→ **EXERCISE GOAL**
The answer must be an exact copy of every record.

→ **RECORDS SUPPLIED**
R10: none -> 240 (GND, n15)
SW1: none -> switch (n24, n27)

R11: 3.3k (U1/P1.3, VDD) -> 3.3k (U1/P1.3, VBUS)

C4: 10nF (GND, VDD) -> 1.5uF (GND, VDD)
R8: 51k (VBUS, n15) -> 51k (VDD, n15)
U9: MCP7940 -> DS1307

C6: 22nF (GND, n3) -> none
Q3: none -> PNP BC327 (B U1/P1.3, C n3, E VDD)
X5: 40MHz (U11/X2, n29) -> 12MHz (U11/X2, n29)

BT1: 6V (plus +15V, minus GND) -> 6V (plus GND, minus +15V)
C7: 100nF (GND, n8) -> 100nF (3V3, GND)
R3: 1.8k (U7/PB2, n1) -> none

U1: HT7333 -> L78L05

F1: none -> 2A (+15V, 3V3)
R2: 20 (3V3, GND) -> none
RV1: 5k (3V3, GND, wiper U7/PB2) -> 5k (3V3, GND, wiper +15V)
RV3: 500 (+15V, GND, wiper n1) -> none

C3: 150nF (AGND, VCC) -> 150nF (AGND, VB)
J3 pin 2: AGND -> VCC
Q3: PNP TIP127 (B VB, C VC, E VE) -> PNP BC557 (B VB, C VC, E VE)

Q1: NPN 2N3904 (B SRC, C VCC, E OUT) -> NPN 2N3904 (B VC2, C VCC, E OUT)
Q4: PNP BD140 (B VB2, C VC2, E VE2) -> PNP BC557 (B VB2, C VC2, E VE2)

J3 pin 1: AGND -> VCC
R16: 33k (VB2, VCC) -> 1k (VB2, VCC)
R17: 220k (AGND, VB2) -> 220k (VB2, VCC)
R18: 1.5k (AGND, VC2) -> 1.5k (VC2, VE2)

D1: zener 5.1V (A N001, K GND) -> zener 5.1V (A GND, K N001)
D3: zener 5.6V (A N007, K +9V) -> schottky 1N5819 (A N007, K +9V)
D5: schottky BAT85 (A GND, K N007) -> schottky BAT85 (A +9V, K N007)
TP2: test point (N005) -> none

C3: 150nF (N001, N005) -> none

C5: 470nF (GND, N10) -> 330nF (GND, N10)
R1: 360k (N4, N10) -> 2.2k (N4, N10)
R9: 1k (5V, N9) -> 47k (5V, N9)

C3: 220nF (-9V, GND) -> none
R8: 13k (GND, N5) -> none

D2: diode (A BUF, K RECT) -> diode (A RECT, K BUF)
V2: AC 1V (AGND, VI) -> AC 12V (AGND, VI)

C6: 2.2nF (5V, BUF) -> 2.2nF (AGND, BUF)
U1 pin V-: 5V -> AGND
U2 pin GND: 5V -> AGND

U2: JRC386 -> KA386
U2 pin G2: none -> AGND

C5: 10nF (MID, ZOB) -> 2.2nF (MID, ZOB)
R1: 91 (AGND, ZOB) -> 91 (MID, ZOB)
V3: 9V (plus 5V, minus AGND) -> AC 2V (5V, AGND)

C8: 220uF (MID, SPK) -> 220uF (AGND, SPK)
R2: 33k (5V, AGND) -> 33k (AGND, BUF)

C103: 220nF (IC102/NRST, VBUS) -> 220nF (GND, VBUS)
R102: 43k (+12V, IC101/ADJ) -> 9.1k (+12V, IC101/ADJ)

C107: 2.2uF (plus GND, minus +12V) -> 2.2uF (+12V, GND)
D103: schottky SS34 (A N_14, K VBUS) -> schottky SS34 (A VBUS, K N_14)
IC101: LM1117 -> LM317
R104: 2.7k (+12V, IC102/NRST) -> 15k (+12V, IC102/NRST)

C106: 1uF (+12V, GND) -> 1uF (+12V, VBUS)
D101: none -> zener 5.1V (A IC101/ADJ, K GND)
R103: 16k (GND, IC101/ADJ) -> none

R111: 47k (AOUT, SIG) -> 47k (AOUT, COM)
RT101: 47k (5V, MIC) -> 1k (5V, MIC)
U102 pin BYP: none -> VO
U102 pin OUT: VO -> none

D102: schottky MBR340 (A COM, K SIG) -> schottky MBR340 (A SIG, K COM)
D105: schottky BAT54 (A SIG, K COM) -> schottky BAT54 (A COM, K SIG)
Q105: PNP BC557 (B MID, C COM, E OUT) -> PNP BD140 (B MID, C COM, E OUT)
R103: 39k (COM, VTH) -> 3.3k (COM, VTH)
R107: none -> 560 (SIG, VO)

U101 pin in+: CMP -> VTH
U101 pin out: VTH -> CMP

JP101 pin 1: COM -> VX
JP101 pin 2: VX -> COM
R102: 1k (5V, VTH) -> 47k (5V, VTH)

→ **ANSWER TO THE PROBLEM**
R10: none -> 240 (GND, n15)
SW1: none -> switch (n24, n27)

R11: 3.3k (U1/P1.3, VDD) -> 3.3k (U1/P1.3, VBUS)

C4: 10nF (GND, VDD) -> 1.5uF (GND, VDD)
R8: 51k (VBUS, n15) -> 51k (VDD, n15)
U9: MCP7940 -> DS1307

C6: 22nF (GND, n3) -> none
Q3: none -> PNP BC327 (B U1/P1.3, C n3, E VDD)
X5: 40MHz (U11/X2, n29) -> 12MHz (U11/X2, n29)

BT1: 6V (plus +15V, minus GND) -> 6V (plus GND, minus +15V)
C7: 100nF (GND, n8) -> 100nF (3V3, GND)
R3: 1.8k (U7/PB2, n1) -> none

U1: HT7333 -> L78L05

F1: none -> 2A (+15V, 3V3)
R2: 20 (3V3, GND) -> none
RV1: 5k (3V3, GND, wiper U7/PB2) -> 5k (3V3, GND, wiper +15V)
RV3: 500 (+15V, GND, wiper n1) -> none

C3: 150nF (AGND, VCC) -> 150nF (AGND, VB)
J3 pin 2: AGND -> VCC
Q3: PNP TIP127 (B VB, C VC, E VE) -> PNP BC557 (B VB, C VC, E VE)

Q1: NPN 2N3904 (B SRC, C VCC, E OUT) -> NPN 2N3904 (B VC2, C VCC, E OUT)
Q4: PNP BD140 (B VB2, C VC2, E VE2) -> PNP BC557 (B VB2, C VC2, E VE2)

J3 pin 1: AGND -> VCC
R16: 33k (VB2, VCC) -> 1k (VB2, VCC)
R17: 220k (AGND, VB2) -> 220k (VB2, VCC)
R18: 1.5k (AGND, VC2) -> 1.5k (VC2, VE2)

D1: zener 5.1V (A N001, K GND) -> zener 5.1V (A GND, K N001)
D3: zener 5.6V (A N007, K +9V) -> schottky 1N5819 (A N007, K +9V)
D5: schottky BAT85 (A GND, K N007) -> schottky BAT85 (A +9V, K N007)
TP2: test point (N005) -> none

C3: 150nF (N001, N005) -> none

C5: 470nF (GND, N10) -> 330nF (GND, N10)
R1: 360k (N4, N10) -> 2.2k (N4, N10)
R9: 1k (5V, N9) -> 47k (5V, N9)

C3: 220nF (-9V, GND) -> none
R8: 13k (GND, N5) -> none

D2: diode (A BUF, K RECT) -> diode (A RECT, K BUF)
V2: AC 1V (AGND, VI) -> AC 12V (AGND, VI)

C6: 2.2nF (5V, BUF) -> 2.2nF (AGND, BUF)
U1 pin V-: 5V -> AGND
U2 pin GND: 5V -> AGND

U2: JRC386 -> KA386
U2 pin G2: none -> AGND

C5: 10nF (MID, ZOB) -> 2.2nF (MID, ZOB)
R1: 91 (AGND, ZOB) -> 91 (MID, ZOB)
V3: 9V (plus 5V, minus AGND) -> AC 2V (5V, AGND)

C8: 220uF (MID, SPK) -> 220uF (AGND, SPK)
R2: 33k (5V, AGND) -> 33k (AGND, BUF)

C103: 220nF (IC102/NRST, VBUS) -> 220nF (GND, VBUS)
R102: 43k (+12V, IC101/ADJ) -> 9.1k (+12V, IC101/ADJ)

C107: 2.2uF (plus GND, minus +12V) -> 2.2uF (+12V, GND)
D103: schottky SS34 (A N_14, K VBUS) -> schottky SS34 (A VBUS, K N_14)
IC101: LM1117 -> LM317
R104: 2.7k (+12V, IC102/NRST) -> 15k (+12V, IC102/NRST)

C106: 1uF (+12V, GND) -> 1uF (+12V, VBUS)
D101: none -> zener 5.1V (A IC101/ADJ, K GND)
R103: 16k (GND, IC101/ADJ) -> none

R111: 47k (AOUT, SIG) -> 47k (AOUT, COM)
RT101: 47k (5V, MIC) -> 1k (5V, MIC)
U102 pin BYP: none -> VO
U102 pin OUT: VO -> none

D102: schottky MBR340 (A COM, K SIG) -> schottky MBR340 (A SIG, K COM)
D105: schottky BAT54 (A SIG, K COM) -> schottky BAT54 (A COM, K SIG)
Q105: PNP BC557 (B MID, C COM, E OUT) -> PNP BD140 (B MID, C COM, E OUT)
R103: 39k (COM, VTH) -> 3.3k (COM, VTH)
R107: none -> 560 (SIG, VO)

U101 pin in+: CMP -> VTH
U101 pin out: VTH -> CMP

JP101 pin 1: COM -> VX
JP101 pin 2: VX -> COM
R102: 1k (5V, VTH) -> 47k (5V, VTH)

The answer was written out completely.